Look below for the line with "(233, 509) = (331, 555): pink". Extract that line and each one after it through the last, word for word.

▸ **Exercise data**
──────

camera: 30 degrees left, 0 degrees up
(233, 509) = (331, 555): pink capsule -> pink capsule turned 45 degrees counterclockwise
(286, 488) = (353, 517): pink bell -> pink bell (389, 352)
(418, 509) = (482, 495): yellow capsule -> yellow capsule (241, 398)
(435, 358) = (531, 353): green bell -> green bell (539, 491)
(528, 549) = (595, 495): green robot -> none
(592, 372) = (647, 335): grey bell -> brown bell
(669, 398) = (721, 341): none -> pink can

──────

▸ **Answer section**
(233, 509) = (331, 555): pink capsule -> pink capsule turned 45 degrees counterclockwise
(286, 488) = (353, 517): pink bell -> pink bell (389, 352)
(418, 509) = (482, 495): yellow capsule -> yellow capsule (241, 398)
(435, 358) = (531, 353): green bell -> green bell (539, 491)
(528, 549) = (595, 495): green robot -> none
(592, 372) = (647, 335): grey bell -> brown bell
(669, 398) = (721, 341): none -> pink can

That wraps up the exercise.